[Opening Data shown section]

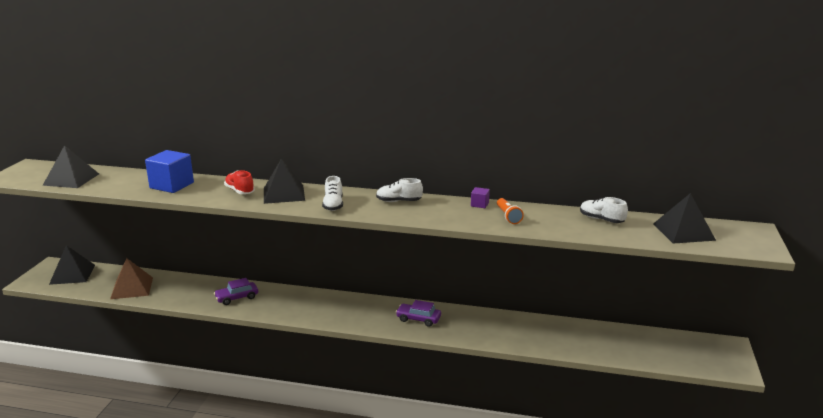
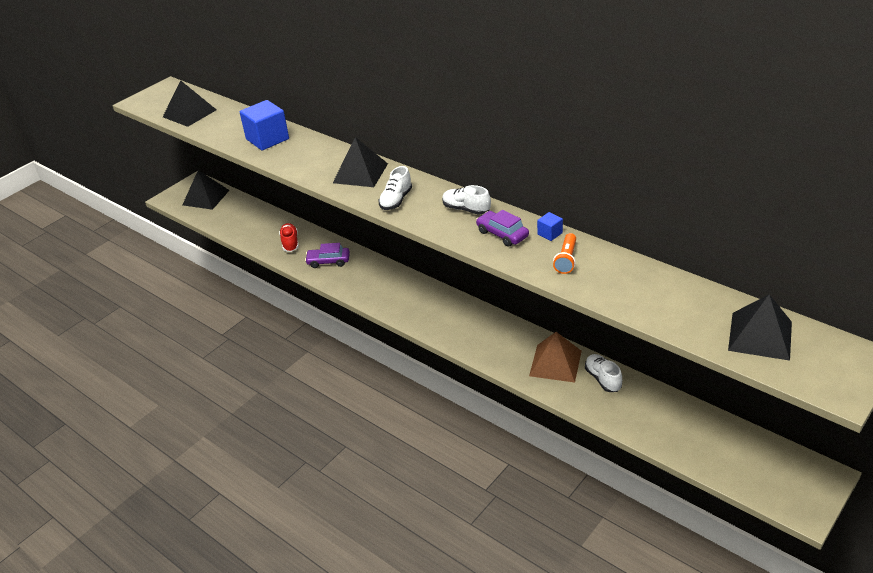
camera: 30 degrees right, 15 degrees up
(132, 288) = (245, 226): brown pyramid -> brown pyramid (555, 363)
(239, 191) = (322, 160): red shoe -> red shoe (290, 243)
(418, 319) = (485, 335): purple car -> purple car (502, 234)
(479, 204) = (550, 233): purple cube -> blue cube
(601, 220) = (673, 291): white shoe -> white shoe (603, 379)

[Closing Data shown section]

Within the entries above, find each line where "shoe" appears; copy every one.

(239, 191) = (322, 160): red shoe -> red shoe (290, 243)
(601, 220) = (673, 291): white shoe -> white shoe (603, 379)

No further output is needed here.